What to produce: Given the entries below, copy each of them out exactly.

Material provided:
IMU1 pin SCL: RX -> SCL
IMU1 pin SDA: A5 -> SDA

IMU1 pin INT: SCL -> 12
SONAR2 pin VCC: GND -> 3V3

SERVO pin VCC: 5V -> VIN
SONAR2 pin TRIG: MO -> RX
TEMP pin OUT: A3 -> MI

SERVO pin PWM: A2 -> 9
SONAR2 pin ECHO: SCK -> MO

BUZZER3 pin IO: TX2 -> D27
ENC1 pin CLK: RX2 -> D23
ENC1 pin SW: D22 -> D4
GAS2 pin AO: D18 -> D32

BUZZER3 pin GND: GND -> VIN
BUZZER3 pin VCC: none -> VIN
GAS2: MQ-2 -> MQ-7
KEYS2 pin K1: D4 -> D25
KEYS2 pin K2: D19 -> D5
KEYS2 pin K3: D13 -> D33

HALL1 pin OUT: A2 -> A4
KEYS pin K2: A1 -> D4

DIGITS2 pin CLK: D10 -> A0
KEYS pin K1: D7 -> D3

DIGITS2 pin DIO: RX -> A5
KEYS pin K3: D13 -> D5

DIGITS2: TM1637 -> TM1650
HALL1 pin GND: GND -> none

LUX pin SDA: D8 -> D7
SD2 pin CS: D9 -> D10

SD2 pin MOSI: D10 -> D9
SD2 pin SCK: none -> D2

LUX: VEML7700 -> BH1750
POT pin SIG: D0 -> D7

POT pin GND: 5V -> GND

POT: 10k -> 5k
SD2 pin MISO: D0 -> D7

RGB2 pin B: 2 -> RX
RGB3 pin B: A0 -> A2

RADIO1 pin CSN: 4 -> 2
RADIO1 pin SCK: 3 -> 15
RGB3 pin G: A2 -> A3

Reply to the task:
IMU1 pin SCL: RX -> SCL
IMU1 pin SDA: A5 -> SDA

IMU1 pin INT: SCL -> 12
SONAR2 pin VCC: GND -> 3V3

SERVO pin VCC: 5V -> VIN
SONAR2 pin TRIG: MO -> RX
TEMP pin OUT: A3 -> MI

SERVO pin PWM: A2 -> 9
SONAR2 pin ECHO: SCK -> MO

BUZZER3 pin IO: TX2 -> D27
ENC1 pin CLK: RX2 -> D23
ENC1 pin SW: D22 -> D4
GAS2 pin AO: D18 -> D32

BUZZER3 pin GND: GND -> VIN
BUZZER3 pin VCC: none -> VIN
GAS2: MQ-2 -> MQ-7
KEYS2 pin K1: D4 -> D25
KEYS2 pin K2: D19 -> D5
KEYS2 pin K3: D13 -> D33

HALL1 pin OUT: A2 -> A4
KEYS pin K2: A1 -> D4

DIGITS2 pin CLK: D10 -> A0
KEYS pin K1: D7 -> D3

DIGITS2 pin DIO: RX -> A5
KEYS pin K3: D13 -> D5

DIGITS2: TM1637 -> TM1650
HALL1 pin GND: GND -> none

LUX pin SDA: D8 -> D7
SD2 pin CS: D9 -> D10

SD2 pin MOSI: D10 -> D9
SD2 pin SCK: none -> D2

LUX: VEML7700 -> BH1750
POT pin SIG: D0 -> D7

POT pin GND: 5V -> GND

POT: 10k -> 5k
SD2 pin MISO: D0 -> D7

RGB2 pin B: 2 -> RX
RGB3 pin B: A0 -> A2

RADIO1 pin CSN: 4 -> 2
RADIO1 pin SCK: 3 -> 15
RGB3 pin G: A2 -> A3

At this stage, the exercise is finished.